■ Assigned task
Return exactly the lines that run from the one containing "pink dice: 3 -> 2" to the end of the entries, with both ends included.

START Data for this exercise

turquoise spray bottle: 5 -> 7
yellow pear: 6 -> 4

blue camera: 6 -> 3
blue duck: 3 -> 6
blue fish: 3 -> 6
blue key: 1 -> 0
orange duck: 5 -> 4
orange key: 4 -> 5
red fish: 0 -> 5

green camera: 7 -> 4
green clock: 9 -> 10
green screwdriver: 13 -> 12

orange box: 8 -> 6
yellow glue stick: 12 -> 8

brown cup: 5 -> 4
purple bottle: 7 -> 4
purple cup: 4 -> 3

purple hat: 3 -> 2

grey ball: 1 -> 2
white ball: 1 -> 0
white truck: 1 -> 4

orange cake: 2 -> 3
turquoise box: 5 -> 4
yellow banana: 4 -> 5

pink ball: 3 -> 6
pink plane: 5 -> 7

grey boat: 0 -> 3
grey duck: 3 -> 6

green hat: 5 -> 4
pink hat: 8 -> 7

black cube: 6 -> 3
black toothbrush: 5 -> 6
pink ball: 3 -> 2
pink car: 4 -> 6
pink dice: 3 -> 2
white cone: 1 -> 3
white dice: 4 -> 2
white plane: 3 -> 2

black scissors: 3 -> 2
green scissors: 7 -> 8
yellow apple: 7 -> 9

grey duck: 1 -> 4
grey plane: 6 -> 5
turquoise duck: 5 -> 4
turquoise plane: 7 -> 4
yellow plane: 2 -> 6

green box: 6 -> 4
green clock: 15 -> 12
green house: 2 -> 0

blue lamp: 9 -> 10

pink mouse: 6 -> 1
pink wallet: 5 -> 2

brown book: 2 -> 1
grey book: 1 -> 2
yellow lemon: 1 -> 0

END Data for this exercise

■ Answer box
pink dice: 3 -> 2
white cone: 1 -> 3
white dice: 4 -> 2
white plane: 3 -> 2

black scissors: 3 -> 2
green scissors: 7 -> 8
yellow apple: 7 -> 9

grey duck: 1 -> 4
grey plane: 6 -> 5
turquoise duck: 5 -> 4
turquoise plane: 7 -> 4
yellow plane: 2 -> 6

green box: 6 -> 4
green clock: 15 -> 12
green house: 2 -> 0

blue lamp: 9 -> 10

pink mouse: 6 -> 1
pink wallet: 5 -> 2

brown book: 2 -> 1
grey book: 1 -> 2
yellow lemon: 1 -> 0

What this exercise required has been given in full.